▶ PROBLEM DETAILS: Rewrite the records below, switching every "none" to "blank" and keeping everything else the same.

Extracted records
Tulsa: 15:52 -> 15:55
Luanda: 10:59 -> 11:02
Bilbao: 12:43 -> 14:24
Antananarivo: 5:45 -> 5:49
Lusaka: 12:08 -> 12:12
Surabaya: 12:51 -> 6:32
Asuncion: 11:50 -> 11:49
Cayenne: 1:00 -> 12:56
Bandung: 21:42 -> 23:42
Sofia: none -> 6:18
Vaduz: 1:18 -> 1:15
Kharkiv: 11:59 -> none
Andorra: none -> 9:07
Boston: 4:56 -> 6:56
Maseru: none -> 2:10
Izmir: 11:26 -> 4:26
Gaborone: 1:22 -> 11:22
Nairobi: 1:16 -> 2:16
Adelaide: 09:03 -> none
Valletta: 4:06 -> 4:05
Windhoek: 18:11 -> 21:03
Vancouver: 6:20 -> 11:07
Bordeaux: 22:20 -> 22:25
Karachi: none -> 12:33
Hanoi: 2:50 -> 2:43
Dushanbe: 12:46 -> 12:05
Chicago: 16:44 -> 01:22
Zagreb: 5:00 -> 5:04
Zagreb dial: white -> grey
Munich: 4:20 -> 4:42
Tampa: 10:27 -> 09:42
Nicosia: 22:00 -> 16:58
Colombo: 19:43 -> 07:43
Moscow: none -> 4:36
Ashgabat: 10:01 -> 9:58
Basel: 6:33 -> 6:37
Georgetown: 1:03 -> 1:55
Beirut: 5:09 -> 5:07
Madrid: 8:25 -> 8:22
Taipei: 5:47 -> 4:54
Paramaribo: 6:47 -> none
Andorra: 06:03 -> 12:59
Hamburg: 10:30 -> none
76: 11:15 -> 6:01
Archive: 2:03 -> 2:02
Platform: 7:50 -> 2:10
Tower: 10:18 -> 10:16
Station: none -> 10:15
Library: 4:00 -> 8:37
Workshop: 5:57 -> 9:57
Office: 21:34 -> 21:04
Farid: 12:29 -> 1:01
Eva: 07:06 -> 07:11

▶ FINAL RESULT:
Tulsa: 15:52 -> 15:55
Luanda: 10:59 -> 11:02
Bilbao: 12:43 -> 14:24
Antananarivo: 5:45 -> 5:49
Lusaka: 12:08 -> 12:12
Surabaya: 12:51 -> 6:32
Asuncion: 11:50 -> 11:49
Cayenne: 1:00 -> 12:56
Bandung: 21:42 -> 23:42
Sofia: blank -> 6:18
Vaduz: 1:18 -> 1:15
Kharkiv: 11:59 -> blank
Andorra: blank -> 9:07
Boston: 4:56 -> 6:56
Maseru: blank -> 2:10
Izmir: 11:26 -> 4:26
Gaborone: 1:22 -> 11:22
Nairobi: 1:16 -> 2:16
Adelaide: 09:03 -> blank
Valletta: 4:06 -> 4:05
Windhoek: 18:11 -> 21:03
Vancouver: 6:20 -> 11:07
Bordeaux: 22:20 -> 22:25
Karachi: blank -> 12:33
Hanoi: 2:50 -> 2:43
Dushanbe: 12:46 -> 12:05
Chicago: 16:44 -> 01:22
Zagreb: 5:00 -> 5:04
Zagreb dial: white -> grey
Munich: 4:20 -> 4:42
Tampa: 10:27 -> 09:42
Nicosia: 22:00 -> 16:58
Colombo: 19:43 -> 07:43
Moscow: blank -> 4:36
Ashgabat: 10:01 -> 9:58
Basel: 6:33 -> 6:37
Georgetown: 1:03 -> 1:55
Beirut: 5:09 -> 5:07
Madrid: 8:25 -> 8:22
Taipei: 5:47 -> 4:54
Paramaribo: 6:47 -> blank
Andorra: 06:03 -> 12:59
Hamburg: 10:30 -> blank
76: 11:15 -> 6:01
Archive: 2:03 -> 2:02
Platform: 7:50 -> 2:10
Tower: 10:18 -> 10:16
Station: blank -> 10:15
Library: 4:00 -> 8:37
Workshop: 5:57 -> 9:57
Office: 21:34 -> 21:04
Farid: 12:29 -> 1:01
Eva: 07:06 -> 07:11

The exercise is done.